→ **EXERCISE PROMPT**
Check every line of the entries for "purple", and copy the lines that hold it.

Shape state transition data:
════════
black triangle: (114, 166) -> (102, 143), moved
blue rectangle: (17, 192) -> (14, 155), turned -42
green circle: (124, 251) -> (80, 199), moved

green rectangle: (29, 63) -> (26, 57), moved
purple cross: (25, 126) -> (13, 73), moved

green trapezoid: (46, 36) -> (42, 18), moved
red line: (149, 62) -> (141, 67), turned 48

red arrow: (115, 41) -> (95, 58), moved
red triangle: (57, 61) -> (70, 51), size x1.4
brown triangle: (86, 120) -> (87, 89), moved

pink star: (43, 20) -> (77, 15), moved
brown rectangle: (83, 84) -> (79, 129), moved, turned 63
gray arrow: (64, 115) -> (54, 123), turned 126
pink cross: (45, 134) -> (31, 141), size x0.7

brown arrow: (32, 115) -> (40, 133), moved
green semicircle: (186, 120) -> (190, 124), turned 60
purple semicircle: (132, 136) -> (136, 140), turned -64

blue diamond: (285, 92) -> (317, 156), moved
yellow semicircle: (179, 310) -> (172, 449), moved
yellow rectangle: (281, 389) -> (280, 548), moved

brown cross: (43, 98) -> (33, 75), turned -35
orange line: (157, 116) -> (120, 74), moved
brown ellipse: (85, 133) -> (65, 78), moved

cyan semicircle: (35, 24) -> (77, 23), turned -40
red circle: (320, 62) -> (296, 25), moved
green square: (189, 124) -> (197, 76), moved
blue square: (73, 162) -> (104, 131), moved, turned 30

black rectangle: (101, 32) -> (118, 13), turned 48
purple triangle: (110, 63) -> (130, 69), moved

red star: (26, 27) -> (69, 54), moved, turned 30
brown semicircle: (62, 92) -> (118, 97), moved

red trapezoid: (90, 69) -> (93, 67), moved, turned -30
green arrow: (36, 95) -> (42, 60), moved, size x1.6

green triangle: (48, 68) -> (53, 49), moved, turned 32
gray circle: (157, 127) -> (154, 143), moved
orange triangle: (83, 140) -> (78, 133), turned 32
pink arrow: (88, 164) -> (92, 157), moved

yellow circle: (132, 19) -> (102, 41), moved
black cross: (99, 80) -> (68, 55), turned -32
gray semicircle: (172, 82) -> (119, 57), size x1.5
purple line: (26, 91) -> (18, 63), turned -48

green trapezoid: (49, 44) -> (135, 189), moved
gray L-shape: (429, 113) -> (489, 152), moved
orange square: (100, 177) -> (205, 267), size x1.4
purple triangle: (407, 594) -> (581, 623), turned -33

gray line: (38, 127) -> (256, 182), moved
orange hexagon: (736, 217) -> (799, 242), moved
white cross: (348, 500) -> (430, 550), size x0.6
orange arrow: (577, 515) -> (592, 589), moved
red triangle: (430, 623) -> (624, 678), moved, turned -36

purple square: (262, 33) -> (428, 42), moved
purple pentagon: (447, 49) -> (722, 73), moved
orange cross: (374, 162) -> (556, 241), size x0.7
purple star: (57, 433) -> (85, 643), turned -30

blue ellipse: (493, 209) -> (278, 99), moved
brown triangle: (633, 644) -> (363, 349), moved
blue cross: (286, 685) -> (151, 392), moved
════════
→ **TASK RESPONSE**
purple cross: (25, 126) -> (13, 73), moved
purple semicircle: (132, 136) -> (136, 140), turned -64
purple triangle: (110, 63) -> (130, 69), moved
purple line: (26, 91) -> (18, 63), turned -48
purple triangle: (407, 594) -> (581, 623), turned -33
purple square: (262, 33) -> (428, 42), moved
purple pentagon: (447, 49) -> (722, 73), moved
purple star: (57, 433) -> (85, 643), turned -30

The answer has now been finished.